BEGIN

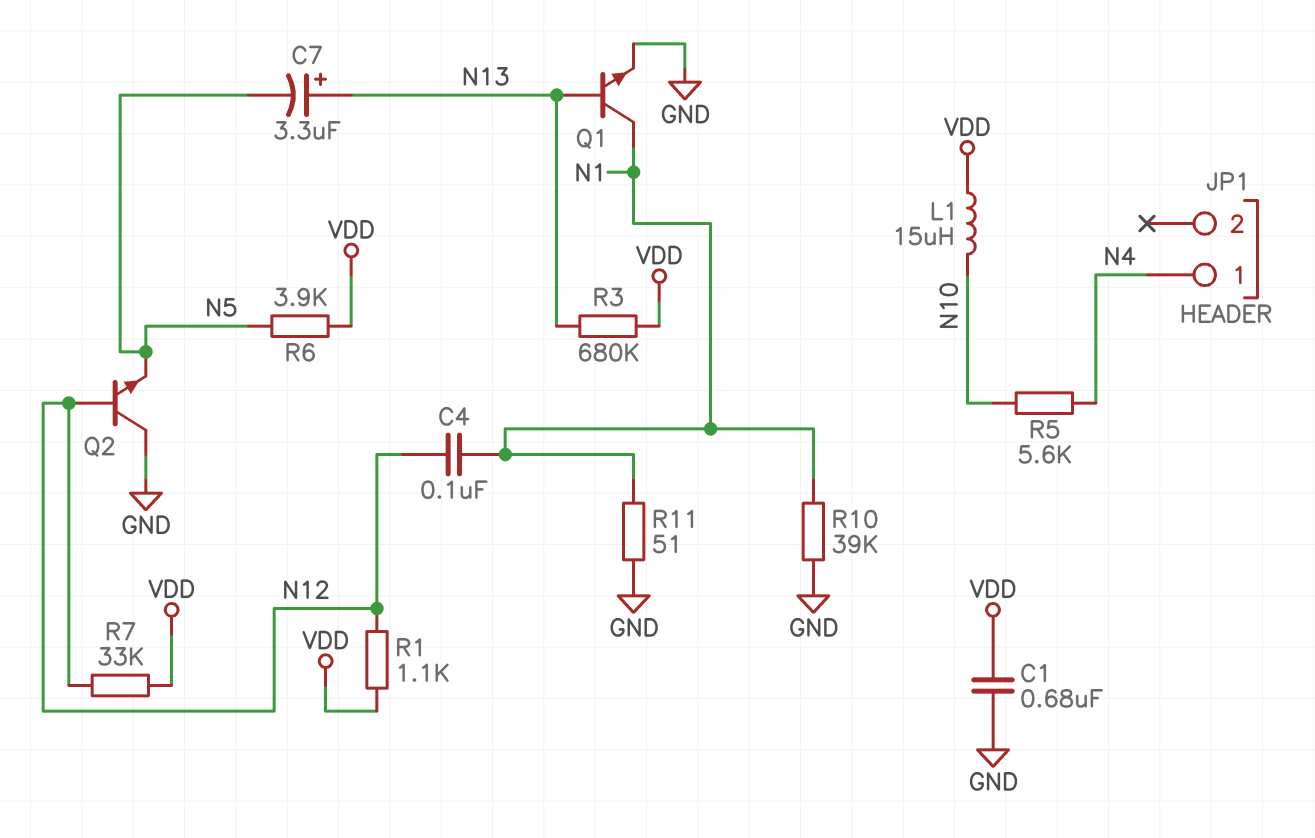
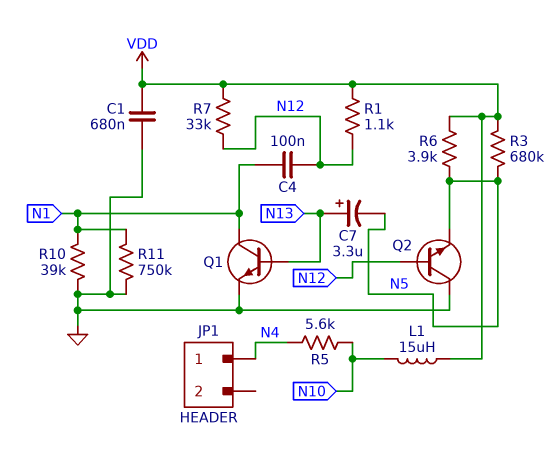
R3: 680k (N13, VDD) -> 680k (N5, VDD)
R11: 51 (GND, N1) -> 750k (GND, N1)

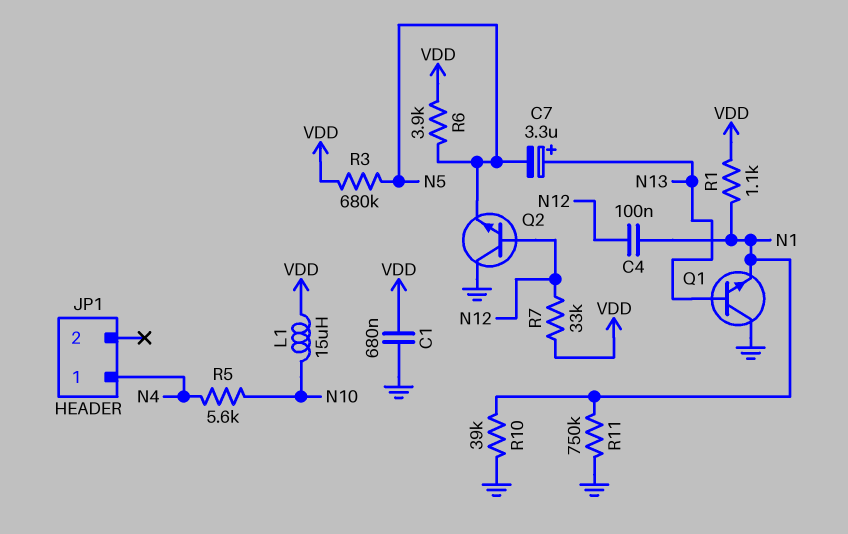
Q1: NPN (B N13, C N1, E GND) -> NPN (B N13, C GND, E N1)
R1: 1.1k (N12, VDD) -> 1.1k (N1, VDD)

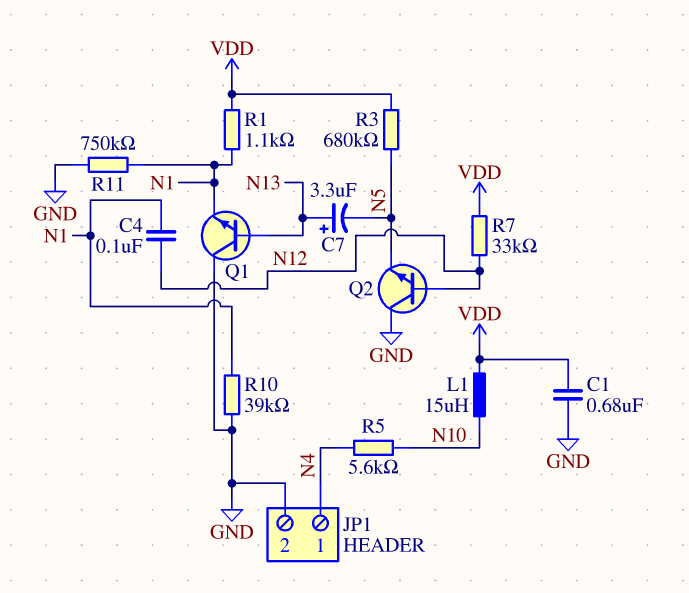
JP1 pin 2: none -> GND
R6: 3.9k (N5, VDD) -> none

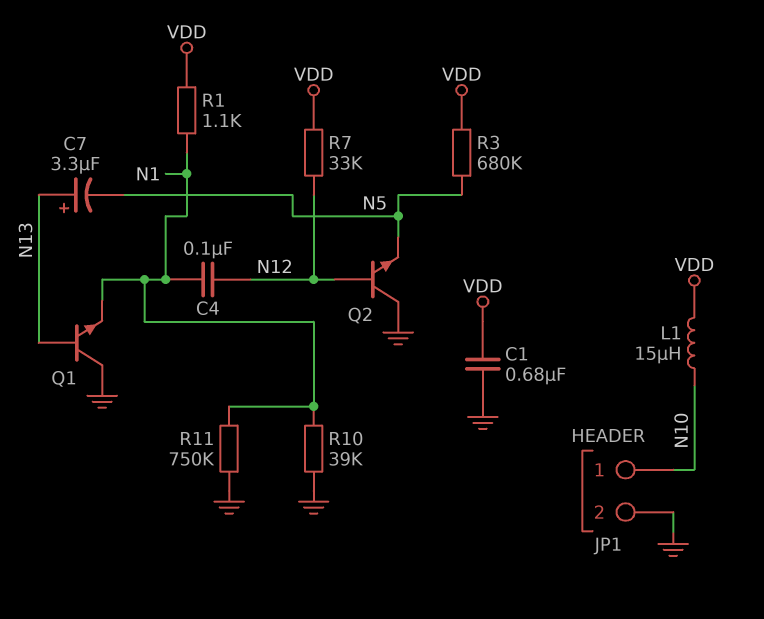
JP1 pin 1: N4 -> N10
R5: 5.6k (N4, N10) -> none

END

[What the task requires]:
Nothing but the lines from the line with "JP1 pin 2: none -> GND" through the end of the listing should appear in the answer, each duplicated exactly, without pictures.

[Task solution]:
JP1 pin 2: none -> GND
R6: 3.9k (N5, VDD) -> none

JP1 pin 1: N4 -> N10
R5: 5.6k (N4, N10) -> none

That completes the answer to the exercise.